*What to work on:* Without pictures, retype the following entries exactly.

━━ Material for this exercise ━━

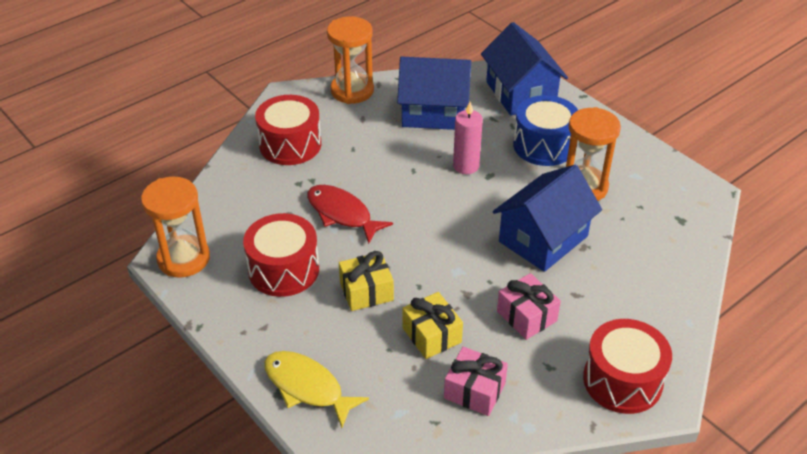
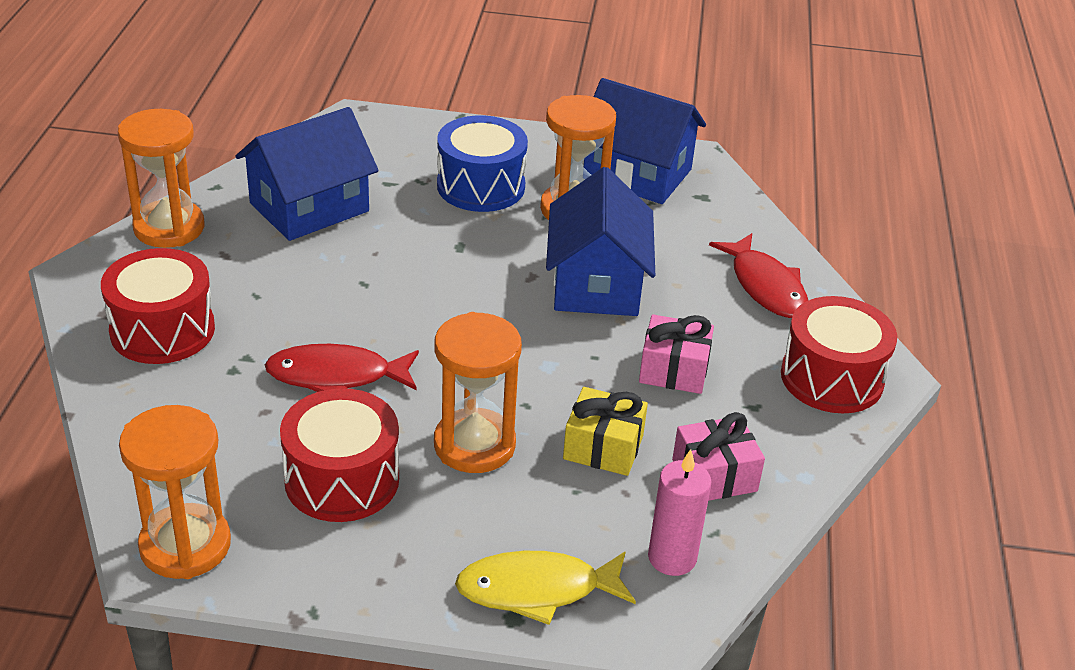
camera: 45 degrees left, 5 degrees down
(366, 291) = (474, 445): yellow gift -> orange hourglass
(466, 166) = (421, 249): pink candle -> pink candle (672, 558)
(520, 93) = (388, 142): blue house -> blue house (637, 174)
(651, 299) = (765, 286): none -> red fish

━━━

*Written answer:*
camera: 45 degrees left, 5 degrees down
(366, 291) = (474, 445): yellow gift -> orange hourglass
(466, 166) = (421, 249): pink candle -> pink candle (672, 558)
(520, 93) = (388, 142): blue house -> blue house (637, 174)
(651, 299) = (765, 286): none -> red fish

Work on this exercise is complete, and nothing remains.